=== Scene comparison data ===

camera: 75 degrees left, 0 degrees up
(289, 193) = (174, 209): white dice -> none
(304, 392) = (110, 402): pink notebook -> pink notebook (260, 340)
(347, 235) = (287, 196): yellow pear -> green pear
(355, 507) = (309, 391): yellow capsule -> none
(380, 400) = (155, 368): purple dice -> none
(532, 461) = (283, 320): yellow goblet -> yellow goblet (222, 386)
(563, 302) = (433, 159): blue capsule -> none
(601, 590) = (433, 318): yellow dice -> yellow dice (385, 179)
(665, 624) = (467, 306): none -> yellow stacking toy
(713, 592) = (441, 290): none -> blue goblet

=== EXERCISE ===
The answer should hold exactly the lines running from the one with "(532, 461) = (283, 320): yellow" to the final line of the data, both ends counted.

=== WORKED SOLUTION ===
(532, 461) = (283, 320): yellow goblet -> yellow goblet (222, 386)
(563, 302) = (433, 159): blue capsule -> none
(601, 590) = (433, 318): yellow dice -> yellow dice (385, 179)
(665, 624) = (467, 306): none -> yellow stacking toy
(713, 592) = (441, 290): none -> blue goblet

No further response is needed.